DESCRIPTION OF THE TASK ::
List every line of the records that contains the string "trapezoid", matching case exactly.

RECORD SET ::
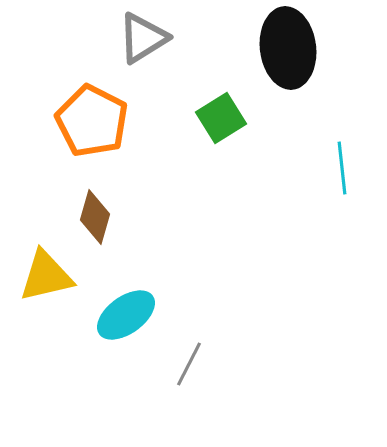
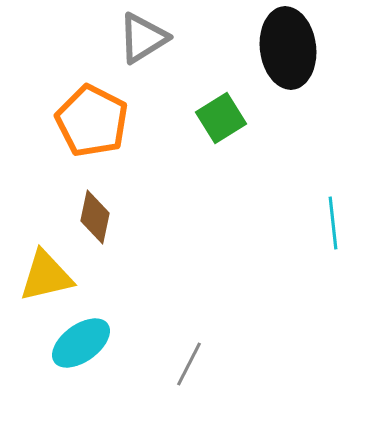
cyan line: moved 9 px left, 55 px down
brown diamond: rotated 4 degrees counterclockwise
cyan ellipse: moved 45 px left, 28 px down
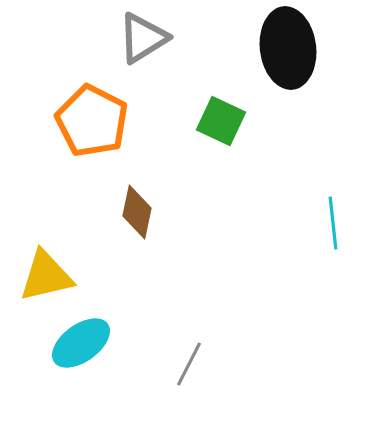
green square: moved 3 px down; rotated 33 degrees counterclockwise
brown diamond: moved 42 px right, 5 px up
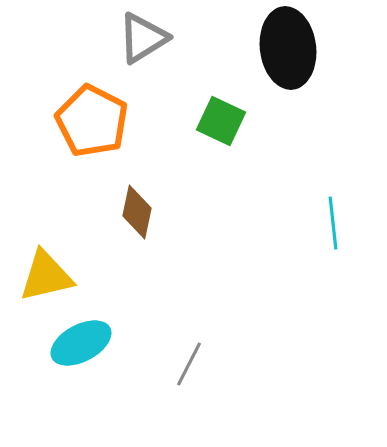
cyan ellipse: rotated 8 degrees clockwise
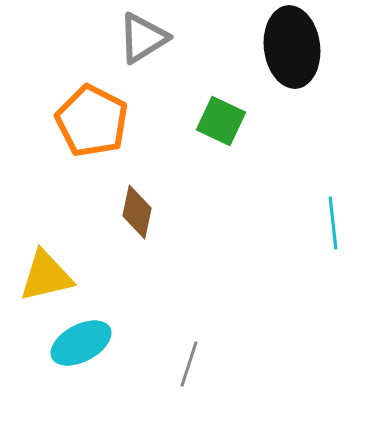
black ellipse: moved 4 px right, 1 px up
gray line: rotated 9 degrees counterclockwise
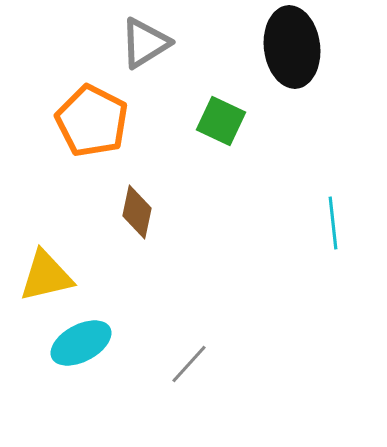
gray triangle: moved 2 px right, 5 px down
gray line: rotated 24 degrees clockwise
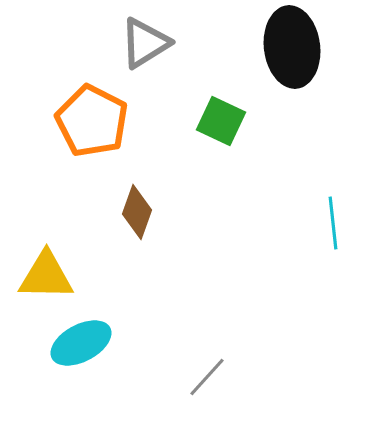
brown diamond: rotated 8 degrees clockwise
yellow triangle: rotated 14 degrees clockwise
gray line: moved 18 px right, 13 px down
...
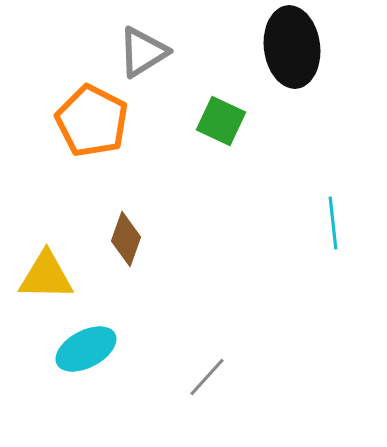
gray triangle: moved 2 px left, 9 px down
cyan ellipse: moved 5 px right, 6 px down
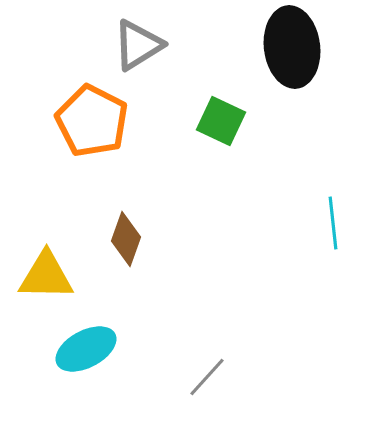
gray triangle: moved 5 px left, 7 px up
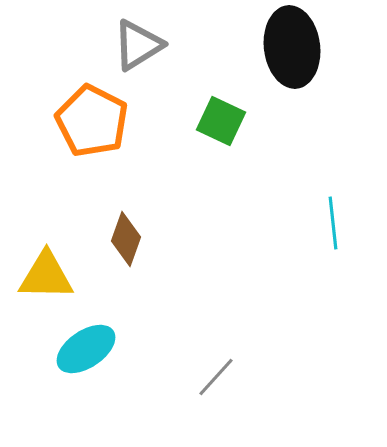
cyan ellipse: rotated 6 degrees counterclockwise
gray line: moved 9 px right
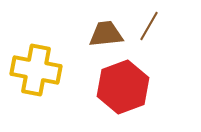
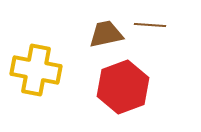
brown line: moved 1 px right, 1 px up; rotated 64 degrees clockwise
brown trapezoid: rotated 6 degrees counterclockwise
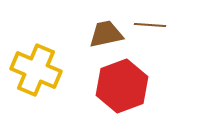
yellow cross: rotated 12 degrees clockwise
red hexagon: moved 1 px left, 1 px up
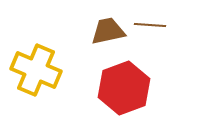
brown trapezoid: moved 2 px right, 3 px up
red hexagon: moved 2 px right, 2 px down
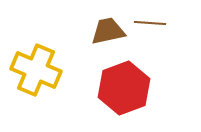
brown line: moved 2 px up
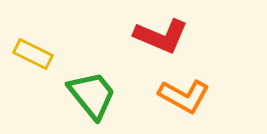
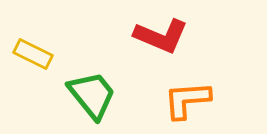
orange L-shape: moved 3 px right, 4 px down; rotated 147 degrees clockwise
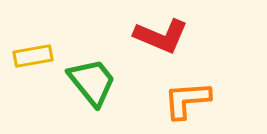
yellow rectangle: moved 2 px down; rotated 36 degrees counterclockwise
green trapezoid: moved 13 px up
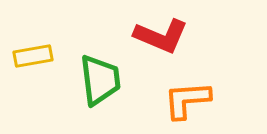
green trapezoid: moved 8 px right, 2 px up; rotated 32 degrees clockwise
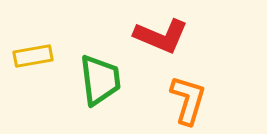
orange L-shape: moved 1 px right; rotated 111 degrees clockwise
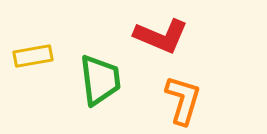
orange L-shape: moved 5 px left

OUTPUT BELOW ::
brown trapezoid: rotated 6 degrees counterclockwise
brown trapezoid: moved 2 px right, 3 px up
green trapezoid: moved 13 px up
green trapezoid: moved 8 px right, 2 px up; rotated 32 degrees clockwise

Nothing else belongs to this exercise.